[[ Excerpted records open ]]
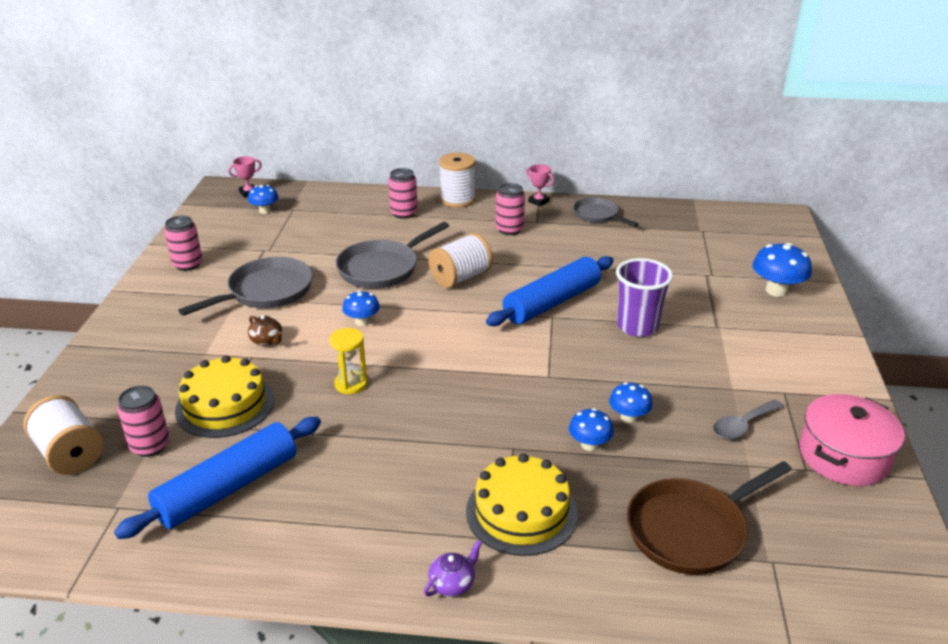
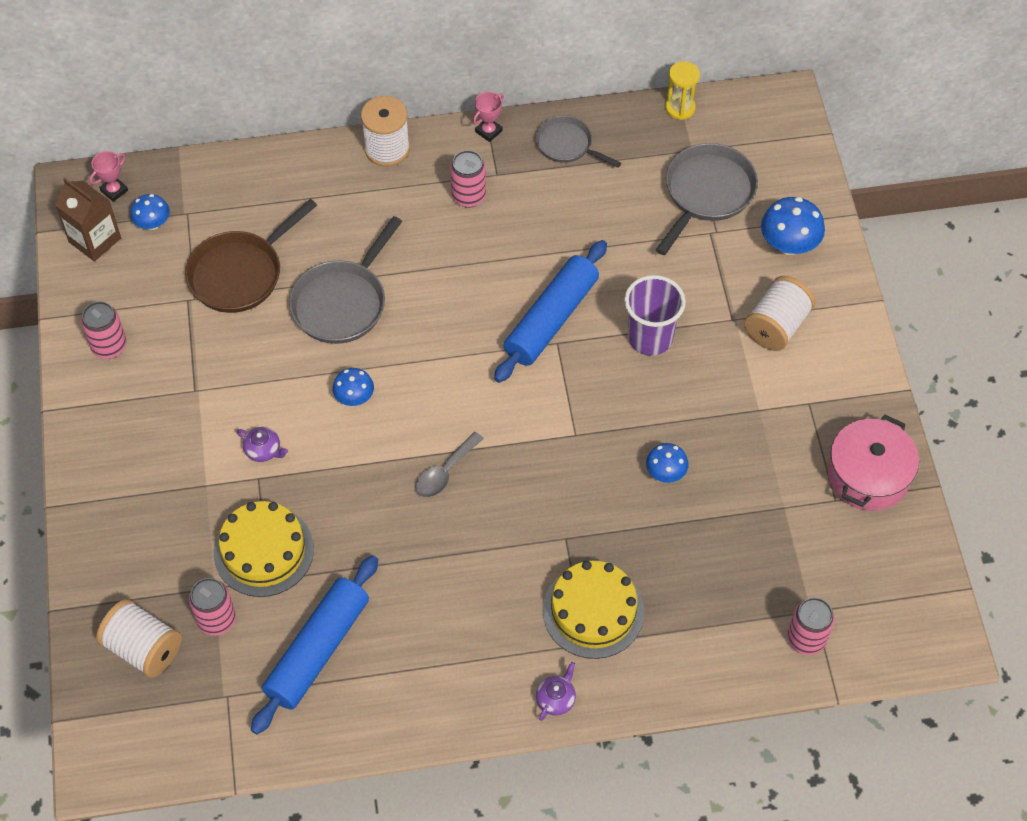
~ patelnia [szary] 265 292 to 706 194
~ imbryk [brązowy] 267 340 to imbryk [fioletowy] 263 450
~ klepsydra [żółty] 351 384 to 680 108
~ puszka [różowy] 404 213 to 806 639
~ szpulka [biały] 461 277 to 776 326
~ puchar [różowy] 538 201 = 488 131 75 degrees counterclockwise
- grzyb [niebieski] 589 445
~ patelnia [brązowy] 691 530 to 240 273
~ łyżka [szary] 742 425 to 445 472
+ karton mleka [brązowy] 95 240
[[ Excerpted records closed ]]
(Work task) The answer should consist of every line above in which "patelnia" appears.

(Worked solution)
~ patelnia [szary] 265 292 to 706 194
~ patelnia [brązowy] 691 530 to 240 273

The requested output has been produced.